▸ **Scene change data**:
- - - - -
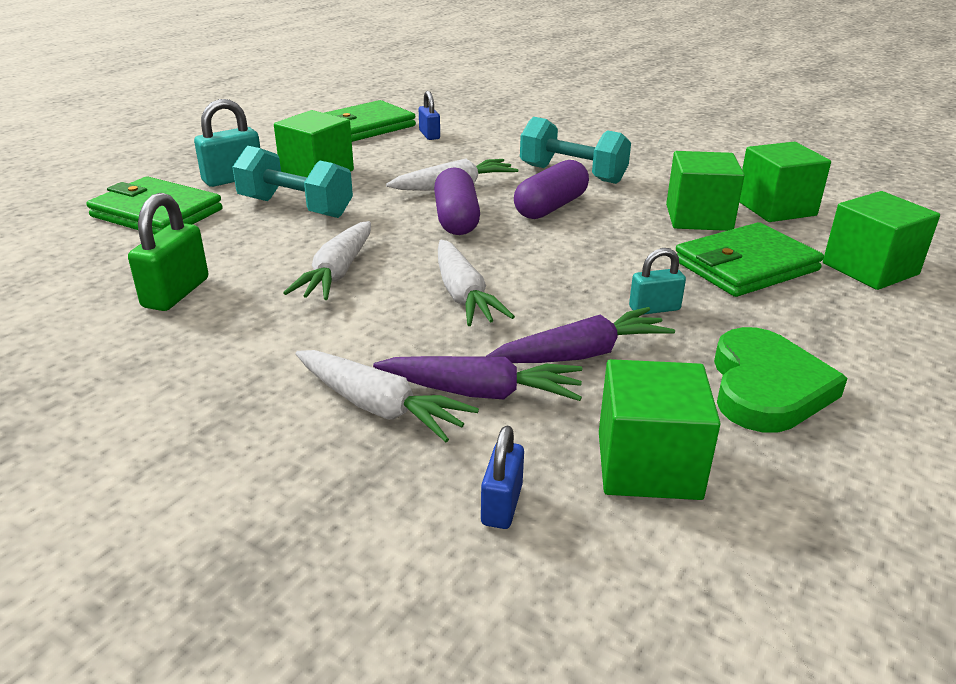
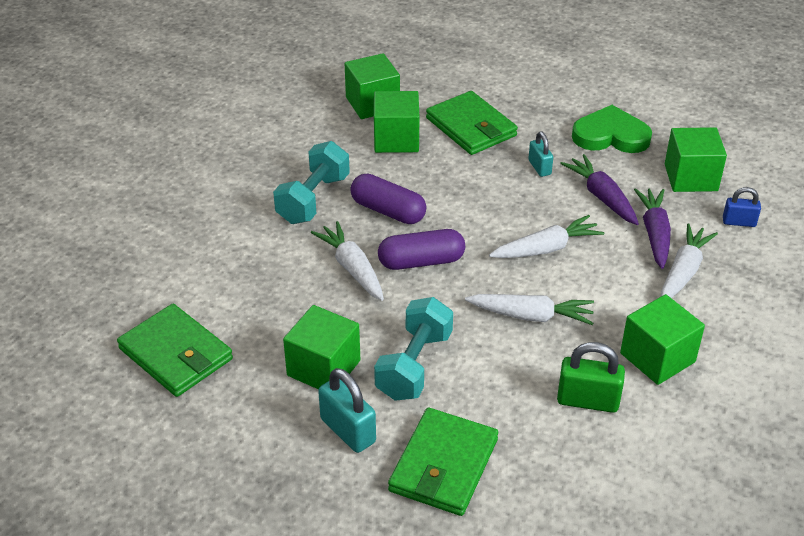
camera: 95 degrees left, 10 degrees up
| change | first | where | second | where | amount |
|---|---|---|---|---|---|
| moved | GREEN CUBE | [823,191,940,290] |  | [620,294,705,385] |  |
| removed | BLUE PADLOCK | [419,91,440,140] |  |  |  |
- - - - -
▸ **What you should do**:
Without the pictures, restate all of the entries word for word.

▸ **Written reply**:
camera: 95 degrees left, 10 degrees up
| change | first | where | second | where | amount |
|---|---|---|---|---|---|
| moved | GREEN CUBE | [823,191,940,290] |  | [620,294,705,385] |  |
| removed | BLUE PADLOCK | [419,91,440,140] |  |  |  |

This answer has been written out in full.